> Work task:
Include in the output the line containing "C2: none -> 68nF (GND, VDD)" and each subsequent line of the records, through the end, transcribed exactly. Add nothing else.

Start of Block

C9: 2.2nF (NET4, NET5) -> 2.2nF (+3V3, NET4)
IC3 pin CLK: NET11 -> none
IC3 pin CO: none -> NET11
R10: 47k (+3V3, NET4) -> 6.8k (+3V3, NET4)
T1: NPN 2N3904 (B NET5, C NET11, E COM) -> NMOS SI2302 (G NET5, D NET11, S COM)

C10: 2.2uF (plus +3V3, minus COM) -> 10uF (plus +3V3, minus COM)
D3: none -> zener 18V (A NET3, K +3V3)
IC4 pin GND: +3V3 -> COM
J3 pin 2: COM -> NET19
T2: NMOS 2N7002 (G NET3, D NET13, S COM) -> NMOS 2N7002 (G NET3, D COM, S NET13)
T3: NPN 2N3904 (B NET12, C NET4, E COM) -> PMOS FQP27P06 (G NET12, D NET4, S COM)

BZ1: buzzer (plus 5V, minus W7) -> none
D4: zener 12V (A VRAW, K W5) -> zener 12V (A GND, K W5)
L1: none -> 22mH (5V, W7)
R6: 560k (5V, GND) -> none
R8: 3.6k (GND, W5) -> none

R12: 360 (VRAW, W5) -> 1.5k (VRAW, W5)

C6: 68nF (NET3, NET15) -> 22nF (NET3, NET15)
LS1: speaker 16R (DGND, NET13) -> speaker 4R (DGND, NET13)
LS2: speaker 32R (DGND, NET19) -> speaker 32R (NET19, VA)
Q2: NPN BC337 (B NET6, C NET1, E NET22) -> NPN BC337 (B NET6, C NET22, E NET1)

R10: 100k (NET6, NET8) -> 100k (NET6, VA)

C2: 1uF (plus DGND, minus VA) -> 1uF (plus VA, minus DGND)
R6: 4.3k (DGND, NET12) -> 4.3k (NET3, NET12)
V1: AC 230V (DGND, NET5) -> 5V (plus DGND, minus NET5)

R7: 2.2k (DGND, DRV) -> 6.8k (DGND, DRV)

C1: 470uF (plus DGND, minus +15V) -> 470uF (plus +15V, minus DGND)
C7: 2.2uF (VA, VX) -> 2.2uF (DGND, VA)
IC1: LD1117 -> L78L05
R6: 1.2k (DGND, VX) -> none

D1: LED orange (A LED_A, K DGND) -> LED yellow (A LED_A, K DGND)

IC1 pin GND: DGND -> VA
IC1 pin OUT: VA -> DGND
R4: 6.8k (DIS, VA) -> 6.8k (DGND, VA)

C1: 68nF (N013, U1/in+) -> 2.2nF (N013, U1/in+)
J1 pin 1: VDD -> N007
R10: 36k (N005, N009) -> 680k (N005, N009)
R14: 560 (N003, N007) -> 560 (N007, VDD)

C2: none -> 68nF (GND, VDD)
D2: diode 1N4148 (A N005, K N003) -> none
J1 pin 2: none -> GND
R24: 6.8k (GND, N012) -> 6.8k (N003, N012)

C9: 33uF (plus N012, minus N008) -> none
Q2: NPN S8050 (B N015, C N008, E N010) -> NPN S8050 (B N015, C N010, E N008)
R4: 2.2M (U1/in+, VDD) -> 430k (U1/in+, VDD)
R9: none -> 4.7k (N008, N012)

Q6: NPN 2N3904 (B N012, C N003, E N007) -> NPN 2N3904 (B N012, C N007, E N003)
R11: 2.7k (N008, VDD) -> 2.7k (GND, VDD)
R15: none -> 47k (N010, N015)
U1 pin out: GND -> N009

End of Block

> Exercise result:
C2: none -> 68nF (GND, VDD)
D2: diode 1N4148 (A N005, K N003) -> none
J1 pin 2: none -> GND
R24: 6.8k (GND, N012) -> 6.8k (N003, N012)

C9: 33uF (plus N012, minus N008) -> none
Q2: NPN S8050 (B N015, C N008, E N010) -> NPN S8050 (B N015, C N010, E N008)
R4: 2.2M (U1/in+, VDD) -> 430k (U1/in+, VDD)
R9: none -> 4.7k (N008, N012)

Q6: NPN 2N3904 (B N012, C N003, E N007) -> NPN 2N3904 (B N012, C N007, E N003)
R11: 2.7k (N008, VDD) -> 2.7k (GND, VDD)
R15: none -> 47k (N010, N015)
U1 pin out: GND -> N009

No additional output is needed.